Your objective: Take the line that contains "(139, 247) = (631, 397): purple" and each line after it in the material below, and transcribe them exactly, stopping at the end.

☆ ☆ ☆

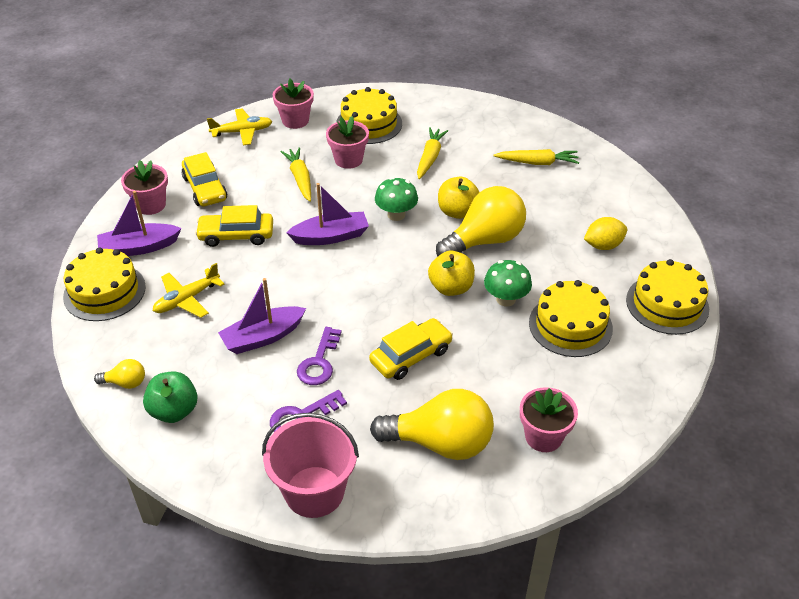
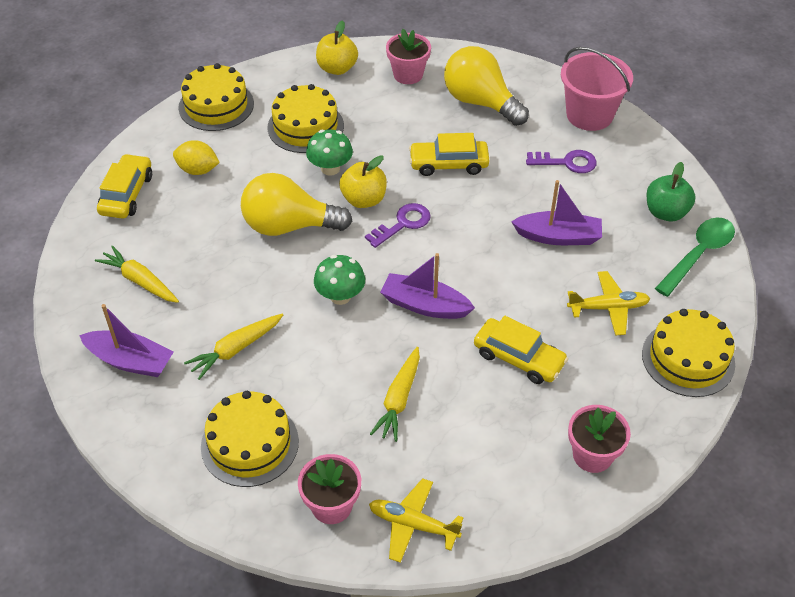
camera: 145 degrees left, 5 degrees up
(125, 383) = (698, 254): yellow light bulb -> green spoon
(139, 247) = (631, 397): purple boat -> purple boat (130, 361)
(205, 188) = (516, 446): yellow car -> yellow car (127, 194)
(319, 362) = (525, 194): purple key -> purple key (403, 224)
(348, 160) = (323, 398): pink flower pot -> none
(457, 212) = (280, 268): yellow apple -> yellow apple (337, 68)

☆ ☆ ☆

Output of the exercise:
(139, 247) = (631, 397): purple boat -> purple boat (130, 361)
(205, 188) = (516, 446): yellow car -> yellow car (127, 194)
(319, 362) = (525, 194): purple key -> purple key (403, 224)
(348, 160) = (323, 398): pink flower pot -> none
(457, 212) = (280, 268): yellow apple -> yellow apple (337, 68)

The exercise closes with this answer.